• _YOUR INSTRUCTIONS_
In the records below, find the line containing "cyan 1x1 cone [493,207,525,259] -> none" and the line containing "none -> purple 1x1 cone [57,173,82,209]"; please repeat exactly the lines from one to the other, both included, and nothing more.

• _EXTRACTED MATERIAL_
......
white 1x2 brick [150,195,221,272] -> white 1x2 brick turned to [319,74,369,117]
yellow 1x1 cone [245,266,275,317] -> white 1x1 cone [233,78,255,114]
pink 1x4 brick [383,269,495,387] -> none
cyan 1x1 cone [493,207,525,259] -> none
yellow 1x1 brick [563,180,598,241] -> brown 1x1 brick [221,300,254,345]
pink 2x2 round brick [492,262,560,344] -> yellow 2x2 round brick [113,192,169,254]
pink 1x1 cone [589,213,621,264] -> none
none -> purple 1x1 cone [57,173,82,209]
......
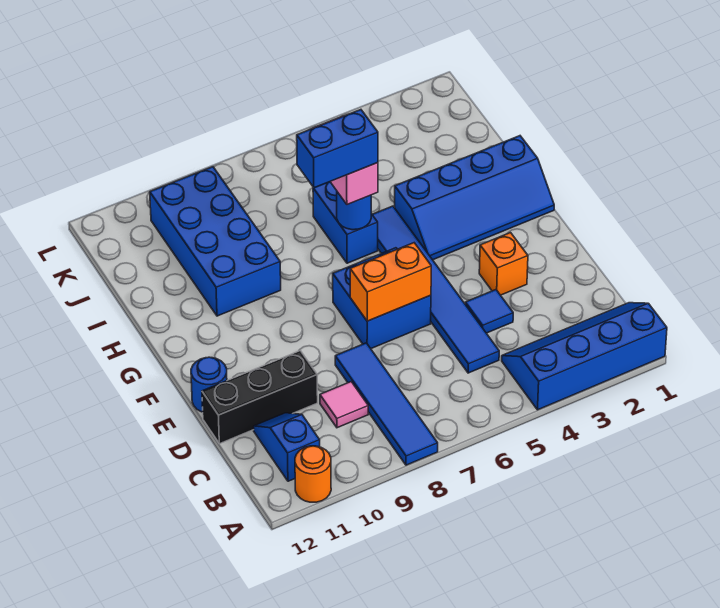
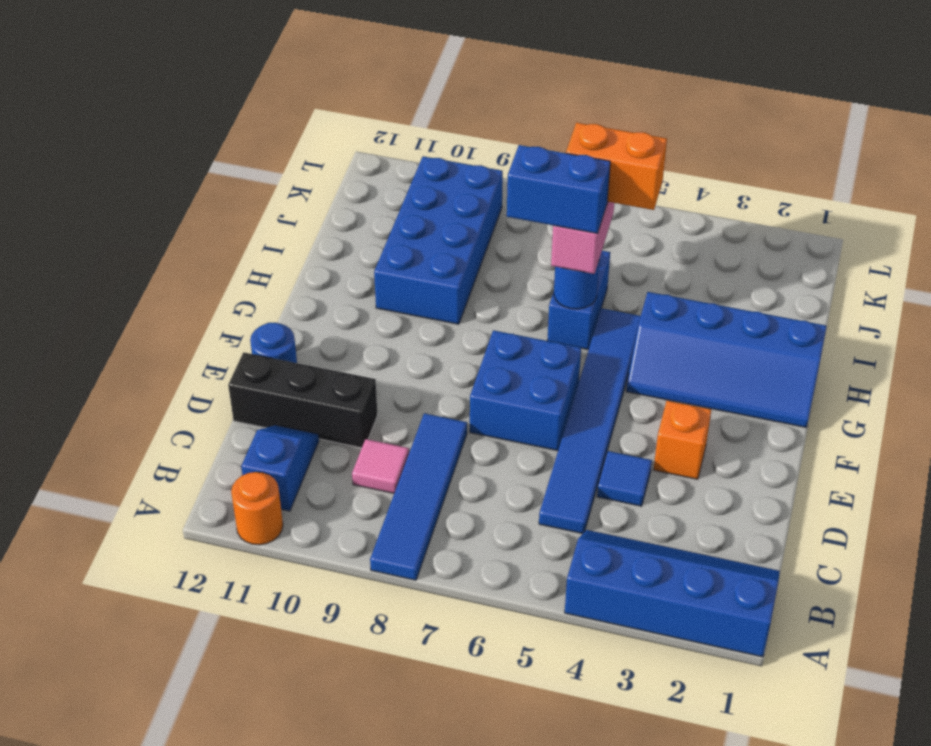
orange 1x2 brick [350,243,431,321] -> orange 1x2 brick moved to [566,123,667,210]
......
• _TASK RESULT_
cyan 1x1 cone [493,207,525,259] -> none
yellow 1x1 brick [563,180,598,241] -> brown 1x1 brick [221,300,254,345]
pink 2x2 round brick [492,262,560,344] -> yellow 2x2 round brick [113,192,169,254]
pink 1x1 cone [589,213,621,264] -> none
none -> purple 1x1 cone [57,173,82,209]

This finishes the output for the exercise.